◆ TASK DESCRIPTION
From the line that contains "(109, 252) = (637, 552): yellow" to the final line of the entries below, write out every line exactly as it appears, and nothing else.

[Scene image comparisons]
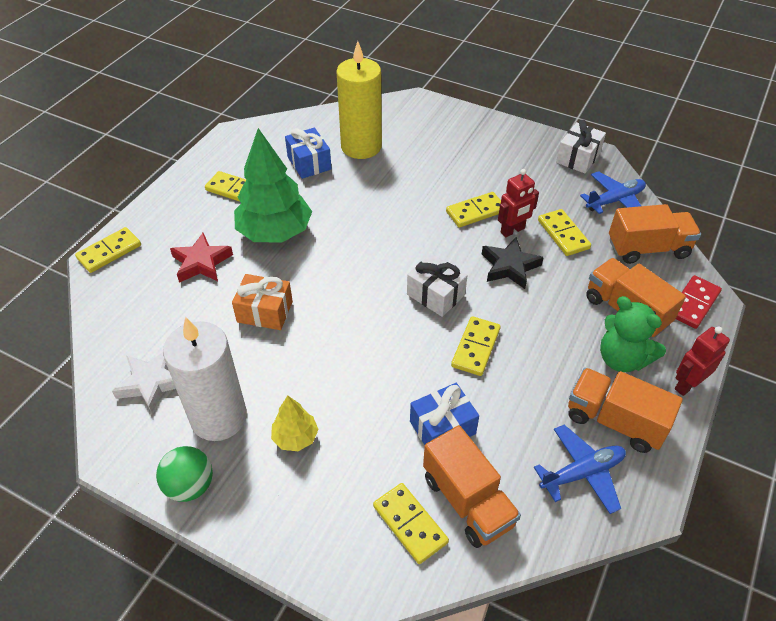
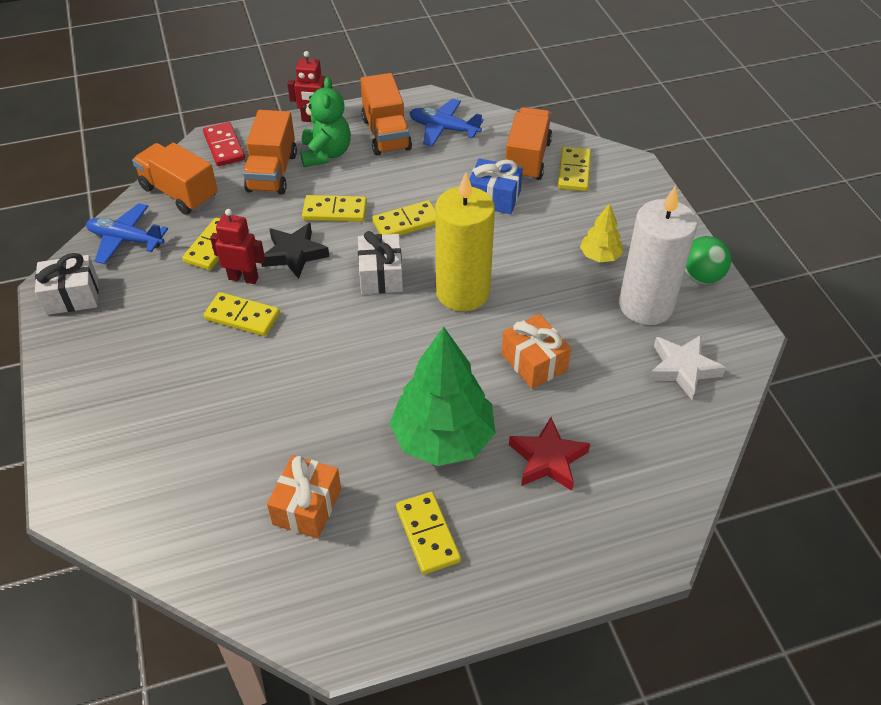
camera: 135 degrees left, 0 degrees up
(109, 252) = (637, 552): yellow domino -> yellow domino (335, 211)
(309, 163) = (307, 507): blue gift -> orange gift
(361, 147) = (226, 483): yellow candle -> yellow candle (462, 292)
(693, 304) = (224, 146): red domino -> red domino turned 75 degrees clockwise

◆ RESPONSE TO THE TASK
(109, 252) = (637, 552): yellow domino -> yellow domino (335, 211)
(309, 163) = (307, 507): blue gift -> orange gift
(361, 147) = (226, 483): yellow candle -> yellow candle (462, 292)
(693, 304) = (224, 146): red domino -> red domino turned 75 degrees clockwise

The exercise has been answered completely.